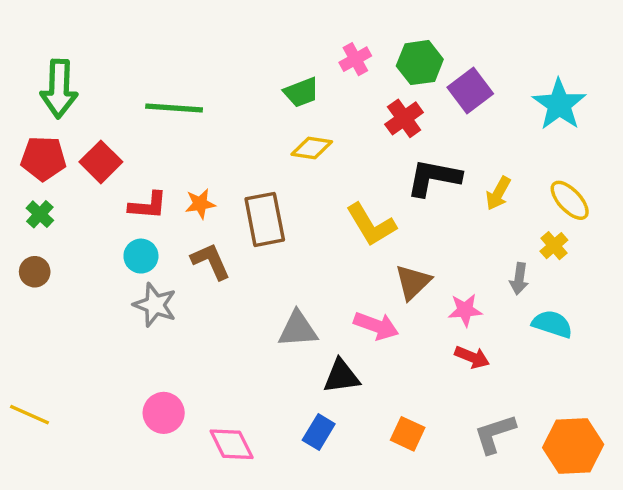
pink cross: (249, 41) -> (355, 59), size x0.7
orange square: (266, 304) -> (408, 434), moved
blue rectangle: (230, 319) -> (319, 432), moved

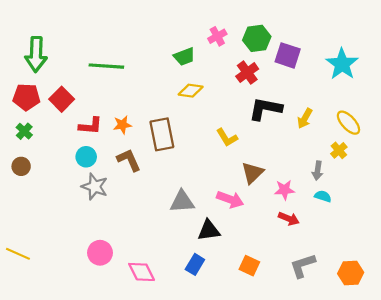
purple square: (470, 91) -> (288, 55), turned -35
yellow L-shape: (371, 225) -> (227, 138), size x0.7
cyan semicircle: (552, 324) -> (323, 196), moved, size x0.7
orange hexagon: (573, 446) -> (351, 273), size x0.7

********************

Your assignment =
When you find a line in the records that contains the word "size", copy it.

Completed exercise =
pink cross: (249, 41) -> (355, 59), size x0.7
yellow L-shape: (371, 225) -> (227, 138), size x0.7
cyan semicircle: (552, 324) -> (323, 196), moved, size x0.7
orange hexagon: (573, 446) -> (351, 273), size x0.7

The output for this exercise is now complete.